Task goal:
Down to the last line, restate the listing below exactly.
:: Data provided
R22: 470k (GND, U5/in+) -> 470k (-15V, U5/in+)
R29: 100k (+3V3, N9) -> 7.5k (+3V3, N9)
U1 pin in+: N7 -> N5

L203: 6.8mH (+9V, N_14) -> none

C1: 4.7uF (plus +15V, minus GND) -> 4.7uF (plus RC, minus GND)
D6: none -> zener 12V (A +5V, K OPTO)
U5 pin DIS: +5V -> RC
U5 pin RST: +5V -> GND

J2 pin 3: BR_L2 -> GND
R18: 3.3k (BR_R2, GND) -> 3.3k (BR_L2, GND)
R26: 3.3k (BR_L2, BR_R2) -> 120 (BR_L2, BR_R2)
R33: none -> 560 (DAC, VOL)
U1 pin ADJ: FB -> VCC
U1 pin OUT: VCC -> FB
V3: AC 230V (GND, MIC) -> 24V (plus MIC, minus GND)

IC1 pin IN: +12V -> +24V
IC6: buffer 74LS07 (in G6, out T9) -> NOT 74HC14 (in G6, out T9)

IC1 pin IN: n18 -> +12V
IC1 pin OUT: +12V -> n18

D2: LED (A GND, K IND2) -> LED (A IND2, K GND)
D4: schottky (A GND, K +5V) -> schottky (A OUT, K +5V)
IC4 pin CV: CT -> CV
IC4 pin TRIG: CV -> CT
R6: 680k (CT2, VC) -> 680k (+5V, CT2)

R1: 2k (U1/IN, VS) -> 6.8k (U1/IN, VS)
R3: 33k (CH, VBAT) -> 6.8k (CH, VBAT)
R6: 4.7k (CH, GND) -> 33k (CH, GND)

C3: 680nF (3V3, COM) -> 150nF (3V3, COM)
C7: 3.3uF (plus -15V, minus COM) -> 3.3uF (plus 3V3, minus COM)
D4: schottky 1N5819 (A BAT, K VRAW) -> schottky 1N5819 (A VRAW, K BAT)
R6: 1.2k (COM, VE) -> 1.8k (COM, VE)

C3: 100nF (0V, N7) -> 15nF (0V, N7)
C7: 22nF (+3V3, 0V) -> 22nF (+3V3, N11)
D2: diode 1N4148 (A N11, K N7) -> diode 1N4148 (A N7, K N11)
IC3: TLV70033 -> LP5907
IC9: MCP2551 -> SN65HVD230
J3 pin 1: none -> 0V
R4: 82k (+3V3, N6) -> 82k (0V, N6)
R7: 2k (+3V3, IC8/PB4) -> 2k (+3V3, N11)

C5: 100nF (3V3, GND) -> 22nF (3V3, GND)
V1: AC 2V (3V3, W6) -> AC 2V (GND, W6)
::::
Solution for this problem:
R22: 470k (GND, U5/in+) -> 470k (-15V, U5/in+)
R29: 100k (+3V3, N9) -> 7.5k (+3V3, N9)
U1 pin in+: N7 -> N5

L203: 6.8mH (+9V, N_14) -> none

C1: 4.7uF (plus +15V, minus GND) -> 4.7uF (plus RC, minus GND)
D6: none -> zener 12V (A +5V, K OPTO)
U5 pin DIS: +5V -> RC
U5 pin RST: +5V -> GND

J2 pin 3: BR_L2 -> GND
R18: 3.3k (BR_R2, GND) -> 3.3k (BR_L2, GND)
R26: 3.3k (BR_L2, BR_R2) -> 120 (BR_L2, BR_R2)
R33: none -> 560 (DAC, VOL)
U1 pin ADJ: FB -> VCC
U1 pin OUT: VCC -> FB
V3: AC 230V (GND, MIC) -> 24V (plus MIC, minus GND)

IC1 pin IN: +12V -> +24V
IC6: buffer 74LS07 (in G6, out T9) -> NOT 74HC14 (in G6, out T9)

IC1 pin IN: n18 -> +12V
IC1 pin OUT: +12V -> n18

D2: LED (A GND, K IND2) -> LED (A IND2, K GND)
D4: schottky (A GND, K +5V) -> schottky (A OUT, K +5V)
IC4 pin CV: CT -> CV
IC4 pin TRIG: CV -> CT
R6: 680k (CT2, VC) -> 680k (+5V, CT2)

R1: 2k (U1/IN, VS) -> 6.8k (U1/IN, VS)
R3: 33k (CH, VBAT) -> 6.8k (CH, VBAT)
R6: 4.7k (CH, GND) -> 33k (CH, GND)

C3: 680nF (3V3, COM) -> 150nF (3V3, COM)
C7: 3.3uF (plus -15V, minus COM) -> 3.3uF (plus 3V3, minus COM)
D4: schottky 1N5819 (A BAT, K VRAW) -> schottky 1N5819 (A VRAW, K BAT)
R6: 1.2k (COM, VE) -> 1.8k (COM, VE)

C3: 100nF (0V, N7) -> 15nF (0V, N7)
C7: 22nF (+3V3, 0V) -> 22nF (+3V3, N11)
D2: diode 1N4148 (A N11, K N7) -> diode 1N4148 (A N7, K N11)
IC3: TLV70033 -> LP5907
IC9: MCP2551 -> SN65HVD230
J3 pin 1: none -> 0V
R4: 82k (+3V3, N6) -> 82k (0V, N6)
R7: 2k (+3V3, IC8/PB4) -> 2k (+3V3, N11)

C5: 100nF (3V3, GND) -> 22nF (3V3, GND)
V1: AC 2V (3V3, W6) -> AC 2V (GND, W6)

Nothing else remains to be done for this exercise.